▸ **About this task**
Check each line of the entries below for the word "round", and copy out the ones that have it.

▸ **Dataset**
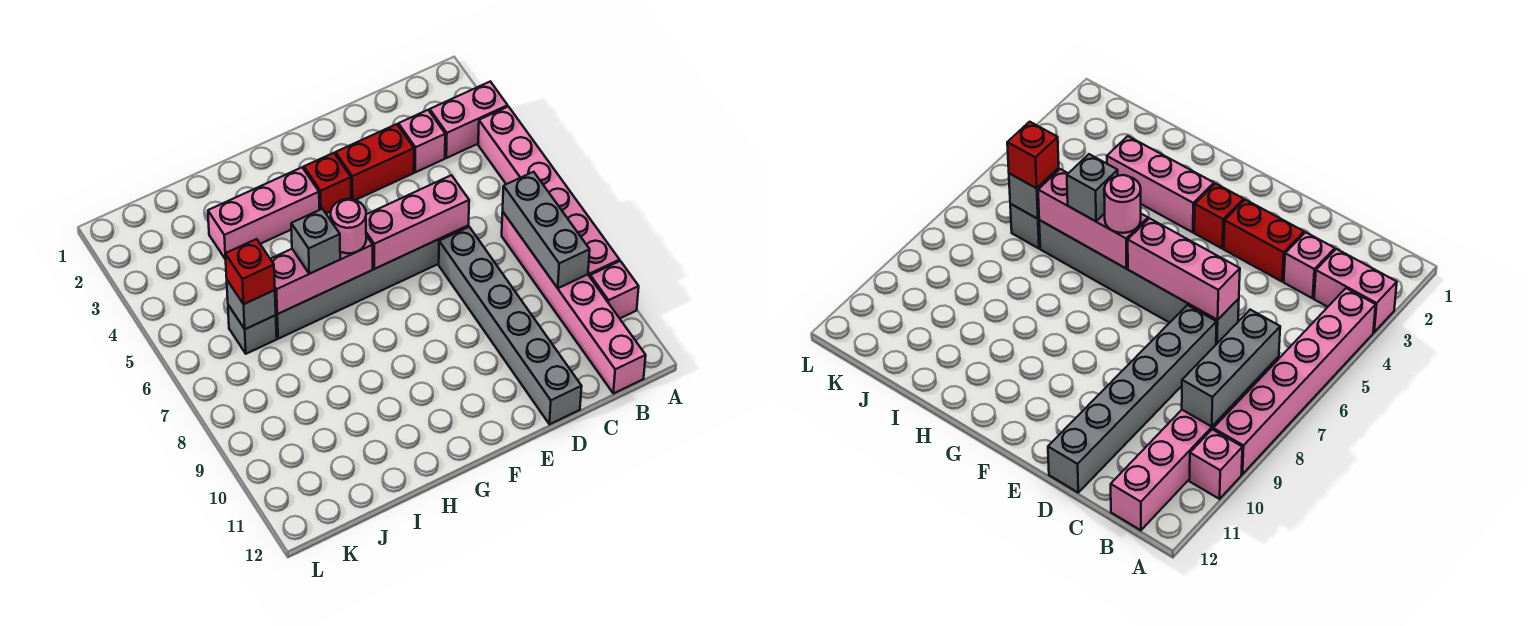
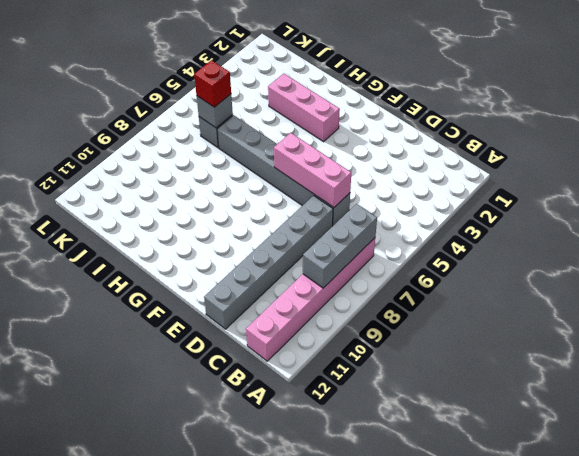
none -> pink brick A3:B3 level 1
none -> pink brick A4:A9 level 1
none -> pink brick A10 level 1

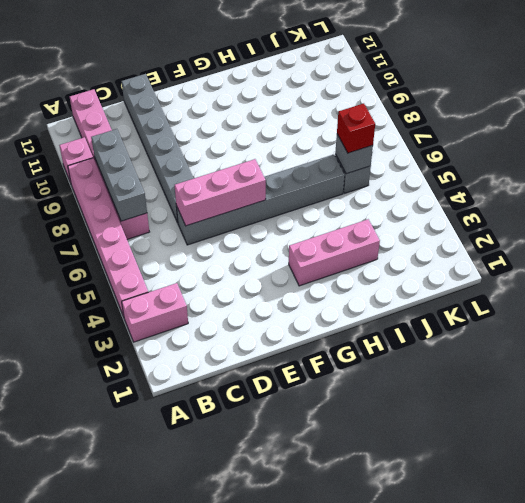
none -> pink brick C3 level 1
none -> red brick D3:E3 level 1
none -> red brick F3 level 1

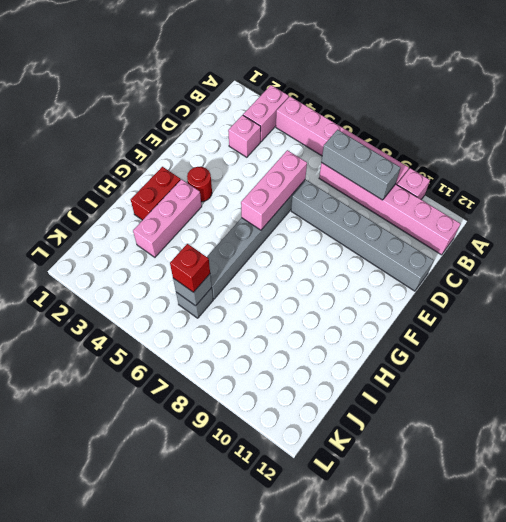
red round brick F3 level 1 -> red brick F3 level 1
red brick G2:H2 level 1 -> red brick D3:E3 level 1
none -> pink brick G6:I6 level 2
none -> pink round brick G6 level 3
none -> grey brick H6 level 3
---
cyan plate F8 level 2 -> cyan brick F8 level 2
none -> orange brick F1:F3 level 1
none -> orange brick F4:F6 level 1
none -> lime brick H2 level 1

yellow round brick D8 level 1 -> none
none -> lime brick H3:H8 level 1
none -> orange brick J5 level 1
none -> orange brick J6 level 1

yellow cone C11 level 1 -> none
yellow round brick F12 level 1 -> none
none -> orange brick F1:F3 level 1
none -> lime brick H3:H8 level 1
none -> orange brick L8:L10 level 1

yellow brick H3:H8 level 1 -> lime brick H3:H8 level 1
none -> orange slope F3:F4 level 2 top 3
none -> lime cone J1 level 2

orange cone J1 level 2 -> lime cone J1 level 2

▸ **Response**
red round brick F3 level 1 -> red brick F3 level 1
none -> pink round brick G6 level 3
yellow round brick D8 level 1 -> none
yellow round brick F12 level 1 -> none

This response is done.